# [YOUR TASK]
The answer must consist of each line below that contains the string "green".

---------- MATERIAL SUPPLIED

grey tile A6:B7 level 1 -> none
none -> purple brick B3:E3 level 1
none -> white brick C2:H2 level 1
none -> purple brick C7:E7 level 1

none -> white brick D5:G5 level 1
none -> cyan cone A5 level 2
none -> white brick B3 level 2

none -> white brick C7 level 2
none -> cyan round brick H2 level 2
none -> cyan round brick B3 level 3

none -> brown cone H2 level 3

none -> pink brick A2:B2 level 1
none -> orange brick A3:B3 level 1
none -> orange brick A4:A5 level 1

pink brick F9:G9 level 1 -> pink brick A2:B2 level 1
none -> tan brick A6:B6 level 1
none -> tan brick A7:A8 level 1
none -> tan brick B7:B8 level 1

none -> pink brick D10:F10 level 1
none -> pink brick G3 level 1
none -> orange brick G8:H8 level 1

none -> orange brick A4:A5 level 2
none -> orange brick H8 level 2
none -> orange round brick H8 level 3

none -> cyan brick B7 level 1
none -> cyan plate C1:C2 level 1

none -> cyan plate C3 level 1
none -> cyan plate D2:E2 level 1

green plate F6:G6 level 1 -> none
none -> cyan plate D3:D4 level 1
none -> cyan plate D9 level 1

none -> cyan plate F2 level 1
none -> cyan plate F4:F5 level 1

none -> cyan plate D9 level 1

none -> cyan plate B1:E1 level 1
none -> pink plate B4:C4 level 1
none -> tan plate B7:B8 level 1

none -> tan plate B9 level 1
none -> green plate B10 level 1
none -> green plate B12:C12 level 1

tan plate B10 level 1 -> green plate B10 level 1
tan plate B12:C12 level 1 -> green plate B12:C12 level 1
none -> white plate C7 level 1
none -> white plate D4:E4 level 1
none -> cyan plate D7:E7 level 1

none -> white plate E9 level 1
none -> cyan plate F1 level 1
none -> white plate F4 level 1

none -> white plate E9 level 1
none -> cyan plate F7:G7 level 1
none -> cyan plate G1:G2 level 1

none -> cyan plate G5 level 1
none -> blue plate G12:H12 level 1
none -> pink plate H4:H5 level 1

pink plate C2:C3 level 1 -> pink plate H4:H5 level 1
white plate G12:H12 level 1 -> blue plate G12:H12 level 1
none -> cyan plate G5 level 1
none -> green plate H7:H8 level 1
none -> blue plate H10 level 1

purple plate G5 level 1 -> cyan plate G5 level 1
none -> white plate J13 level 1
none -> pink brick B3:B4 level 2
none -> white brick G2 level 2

--------------------

# [RESULT OF THE TASK]
green plate F6:G6 level 1 -> none
none -> green plate B10 level 1
none -> green plate B12:C12 level 1
tan plate B10 level 1 -> green plate B10 level 1
tan plate B12:C12 level 1 -> green plate B12:C12 level 1
none -> green plate H7:H8 level 1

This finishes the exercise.